> _DIRECTIONS FOR THIS TASK_
Nothing but the images should be left out when the entries are restated word for word.
__________________________________________________
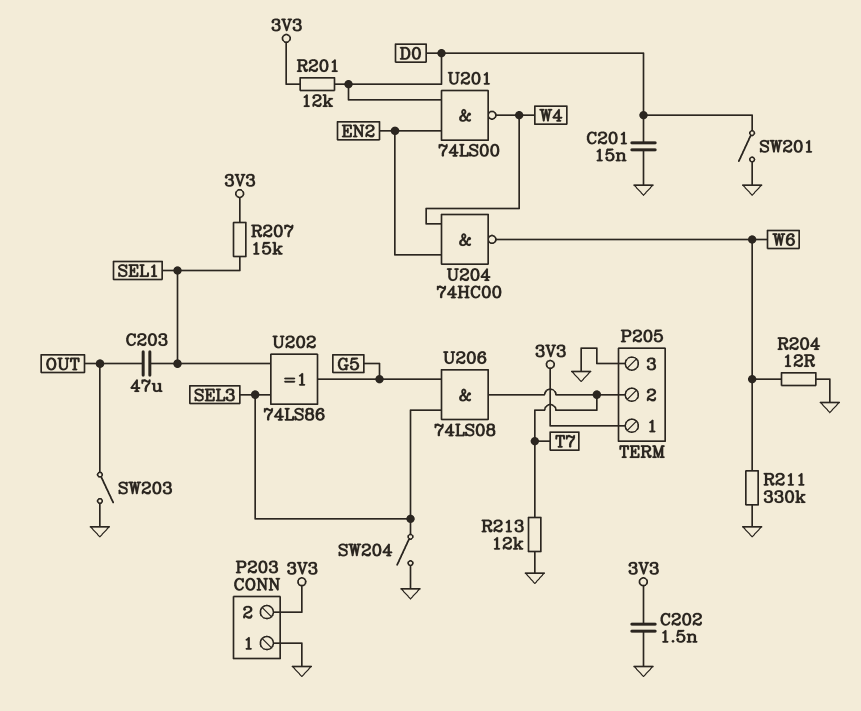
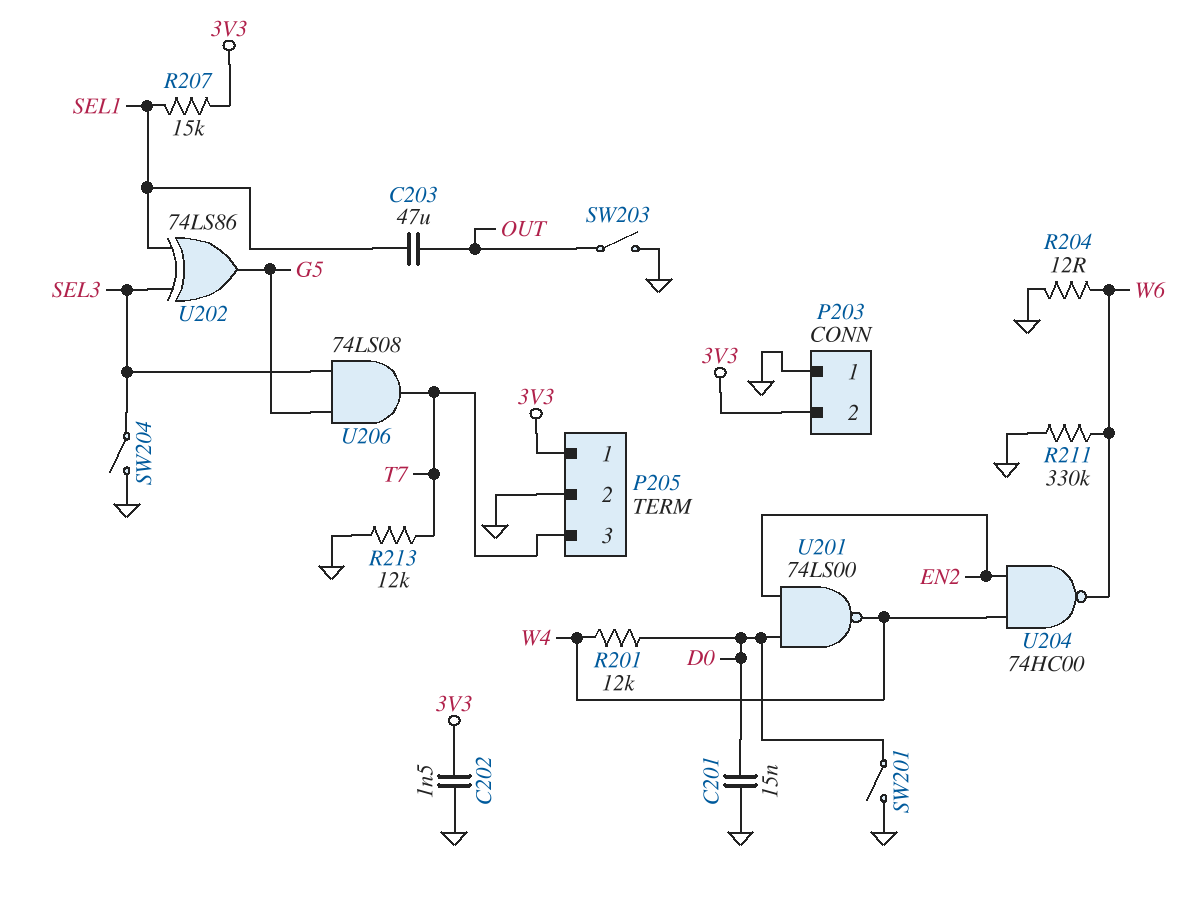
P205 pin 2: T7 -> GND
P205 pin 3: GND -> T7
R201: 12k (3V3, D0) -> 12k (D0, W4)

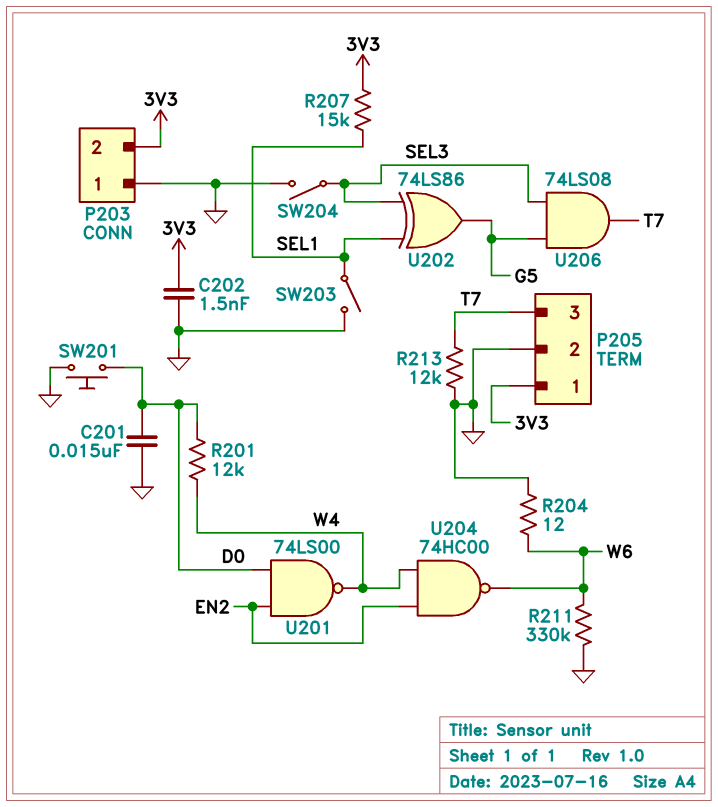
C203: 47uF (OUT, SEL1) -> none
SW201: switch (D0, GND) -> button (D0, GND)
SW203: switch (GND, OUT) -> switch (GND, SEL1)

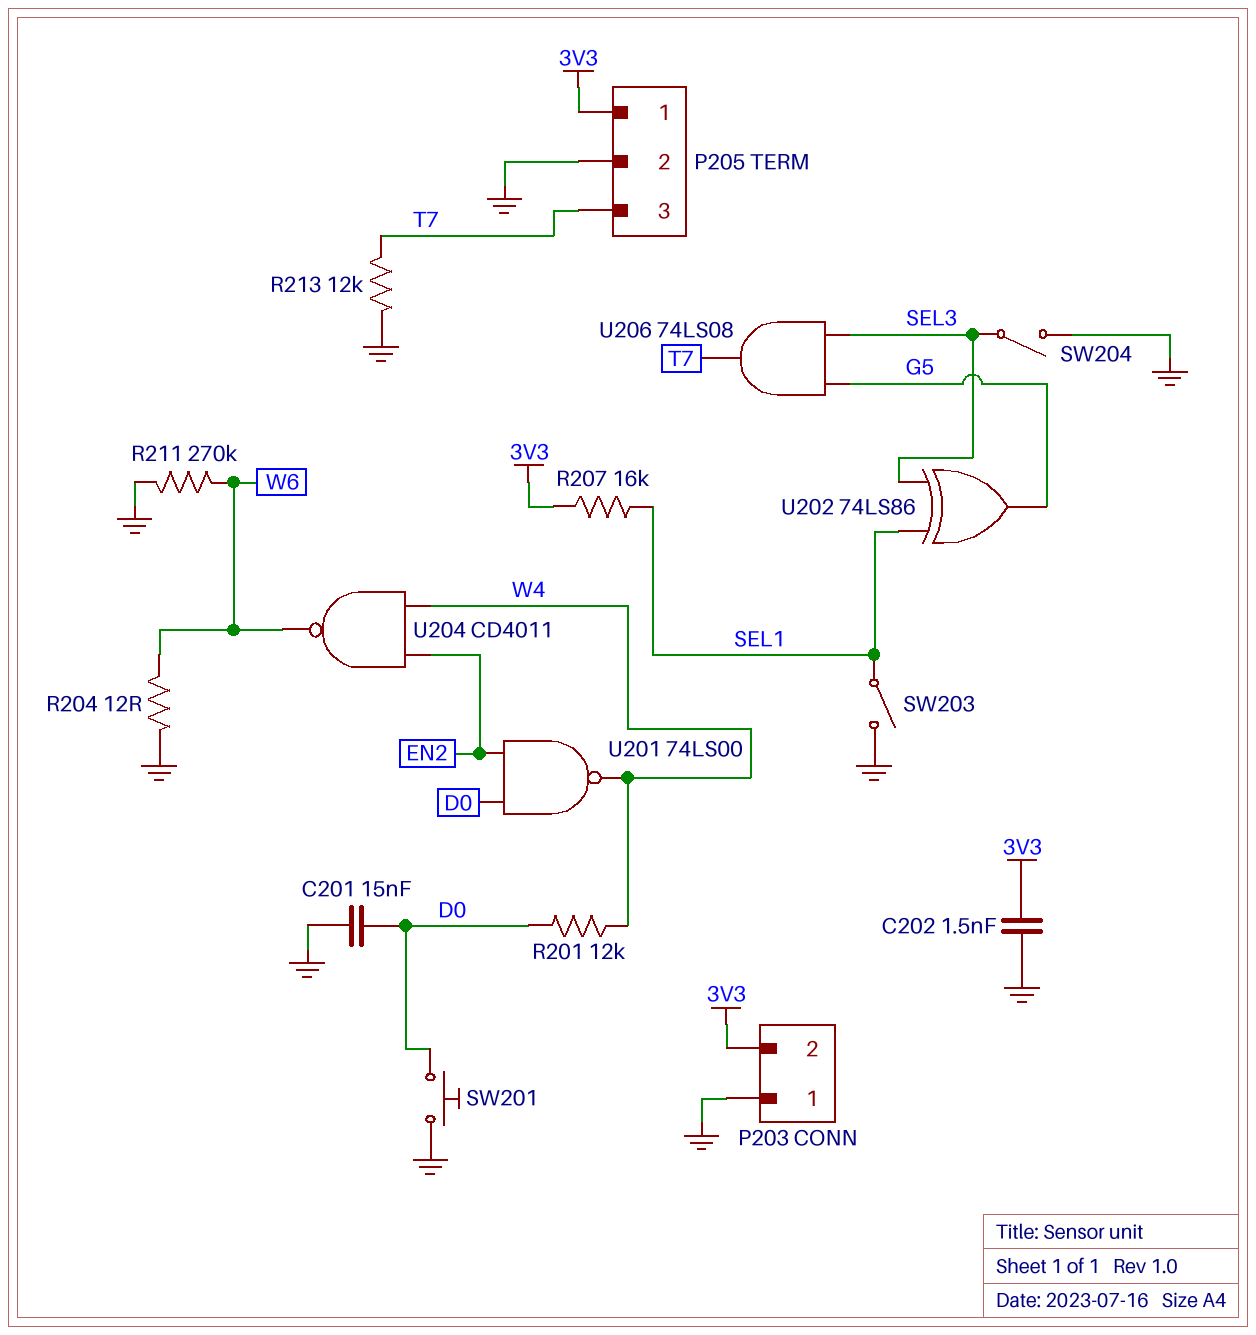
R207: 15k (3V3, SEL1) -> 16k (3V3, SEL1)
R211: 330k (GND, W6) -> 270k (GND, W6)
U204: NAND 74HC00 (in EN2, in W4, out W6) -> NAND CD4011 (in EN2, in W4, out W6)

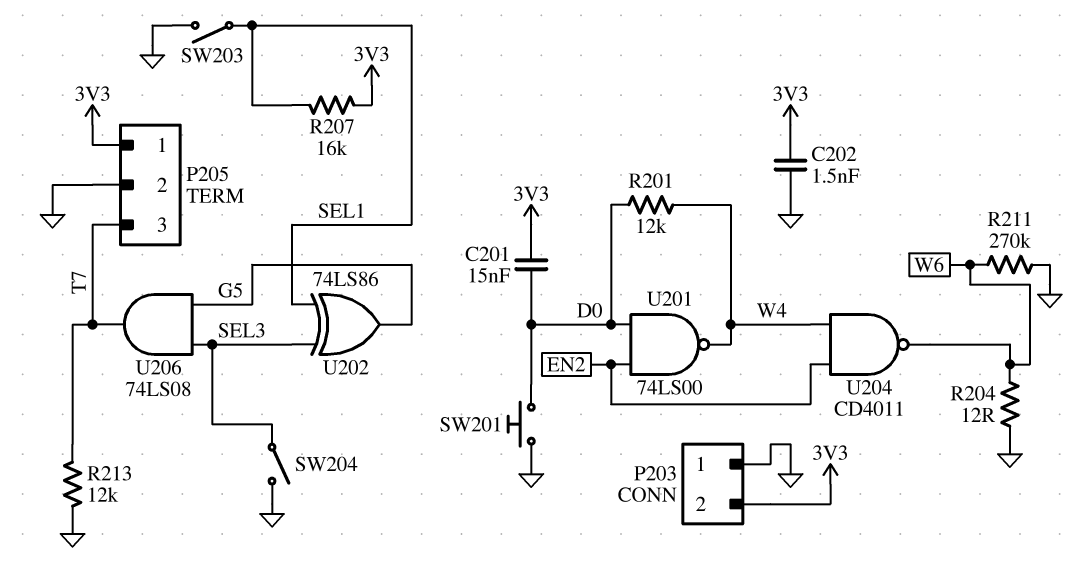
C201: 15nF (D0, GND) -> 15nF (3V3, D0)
__________________________________________________
> _RESPONSE_
P205 pin 2: T7 -> GND
P205 pin 3: GND -> T7
R201: 12k (3V3, D0) -> 12k (D0, W4)

C203: 47uF (OUT, SEL1) -> none
SW201: switch (D0, GND) -> button (D0, GND)
SW203: switch (GND, OUT) -> switch (GND, SEL1)

R207: 15k (3V3, SEL1) -> 16k (3V3, SEL1)
R211: 330k (GND, W6) -> 270k (GND, W6)
U204: NAND 74HC00 (in EN2, in W4, out W6) -> NAND CD4011 (in EN2, in W4, out W6)

C201: 15nF (D0, GND) -> 15nF (3V3, D0)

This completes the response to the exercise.